__Assigned task__.
All the lines below should be set down exactly, with no picture carried into the copy.

Dataset content Block Start

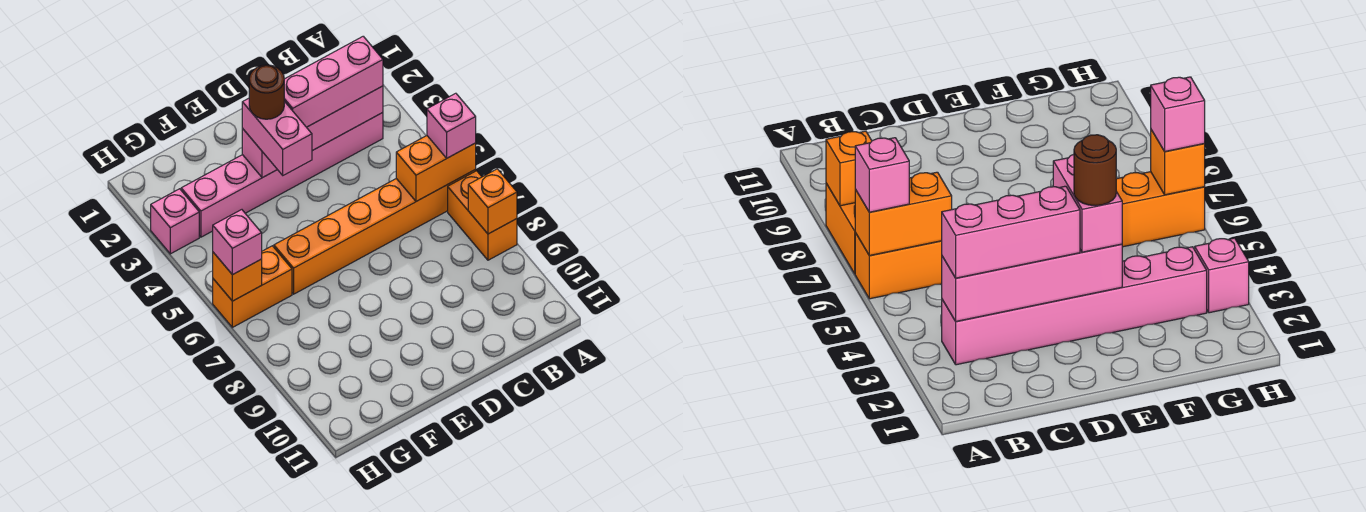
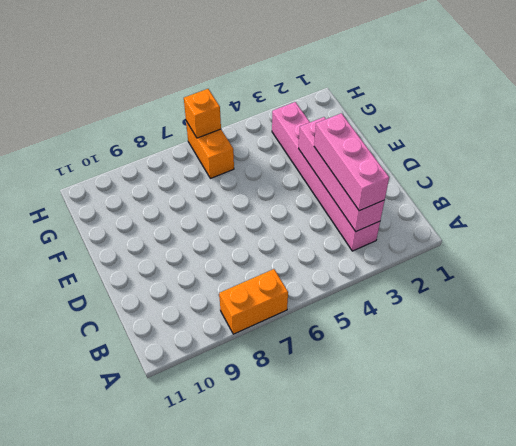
none -> orange brick A6:F6 level 1
none -> pink brick H3 level 1
none -> orange brick A6:B6 level 2

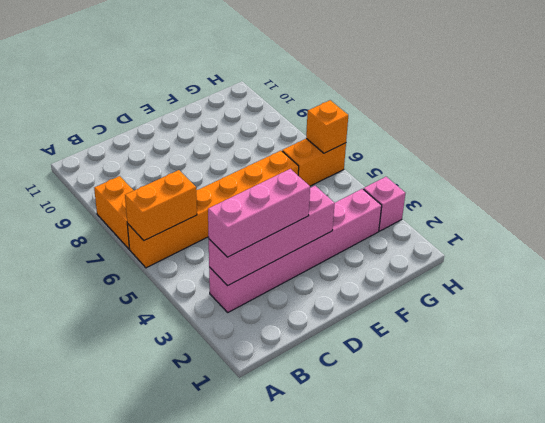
none -> orange brick A8 level 2
none -> pink brick A6 level 3
none -> pink brick E3:E4 level 3

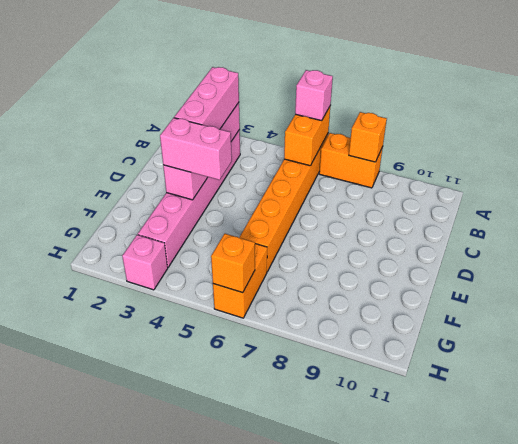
none -> pink brick H6 level 3
none -> brown round brick E3 level 4

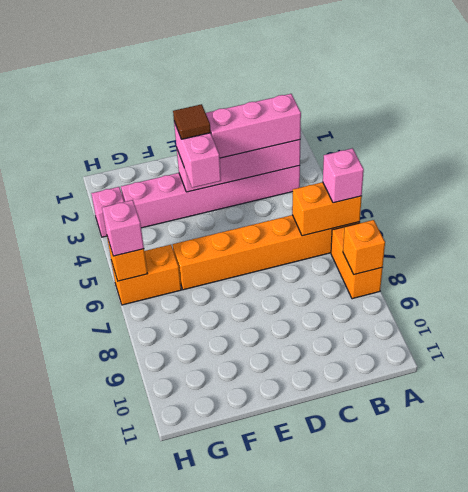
brown tile E3 level 4 -> brown round brick E3 level 4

Dataset content Block End

__Answer box__.
none -> orange brick A6:F6 level 1
none -> pink brick H3 level 1
none -> orange brick A6:B6 level 2

none -> orange brick A8 level 2
none -> pink brick A6 level 3
none -> pink brick E3:E4 level 3

none -> pink brick H6 level 3
none -> brown round brick E3 level 4

brown tile E3 level 4 -> brown round brick E3 level 4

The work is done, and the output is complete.